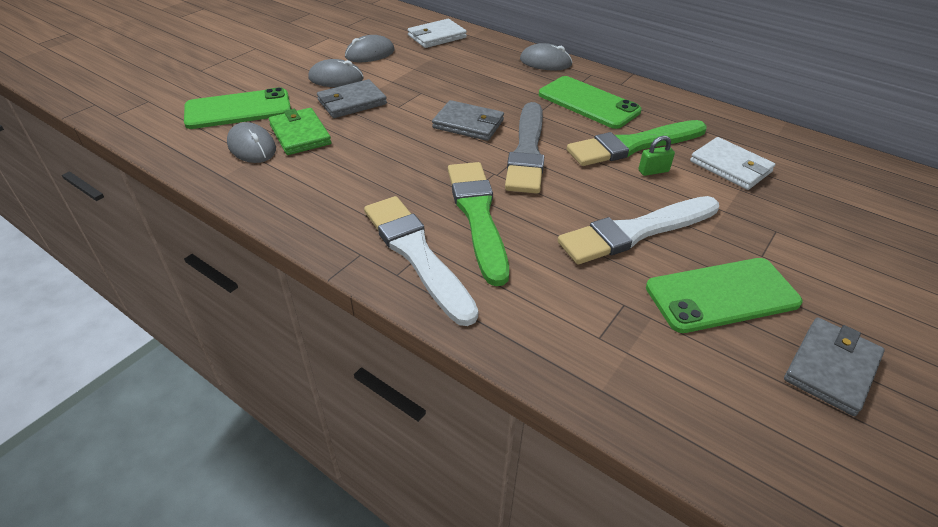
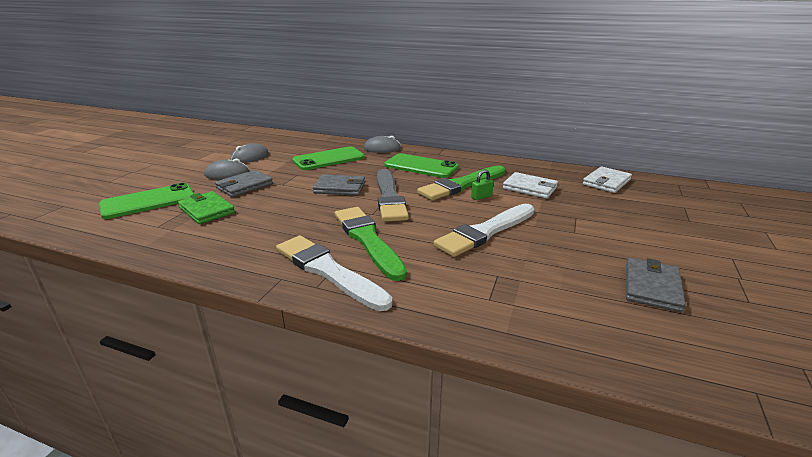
camera: 15 degrees left, 15 degrees down
(252, 147) = (166, 223): grey mouse -> none
(436, 36) = (298, 143): white wallet -> white wallet (606, 182)
(722, 295) = (560, 258): green phone -> green phone (328, 159)

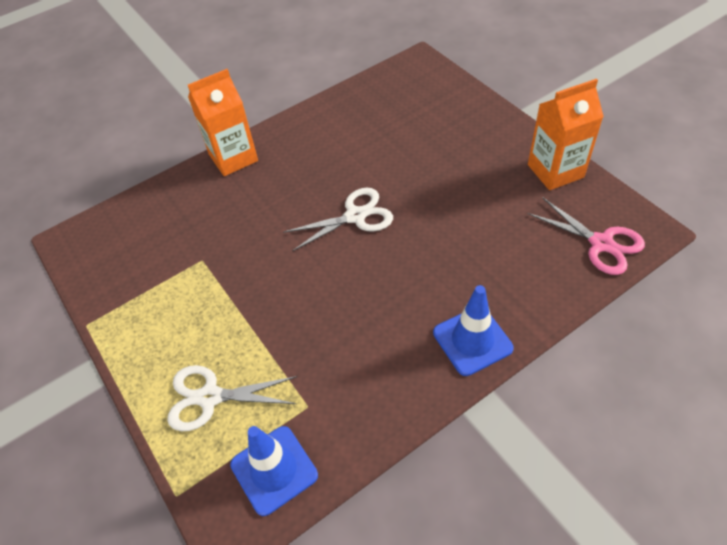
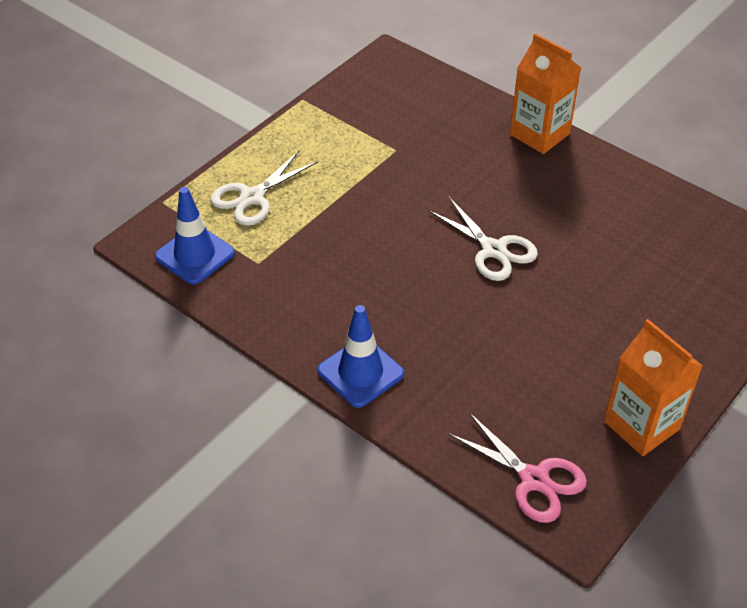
camera: 70 degrees right, 5 degrees down
(210, 397) = (252, 197): white scissors -> white scissors turned 120 degrees counterclockwise
(601, 243) = (534, 479): pink scissors -> pink scissors turned 75 degrees counterclockwise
★ ★ ★ ★ ★ ★ ★
▶ EXERCISE OBJECTIVE: Every line of the data above is to be set down word for word, with the pictures left out.

▶ RESULT FOR THIS EXERCISE:
camera: 15 degrees left, 15 degrees down
(252, 147) = (166, 223): grey mouse -> none
(436, 36) = (298, 143): white wallet -> white wallet (606, 182)
(722, 295) = (560, 258): green phone -> green phone (328, 159)

camera: 70 degrees right, 5 degrees down
(210, 397) = (252, 197): white scissors -> white scissors turned 120 degrees counterclockwise
(601, 243) = (534, 479): pink scissors -> pink scissors turned 75 degrees counterclockwise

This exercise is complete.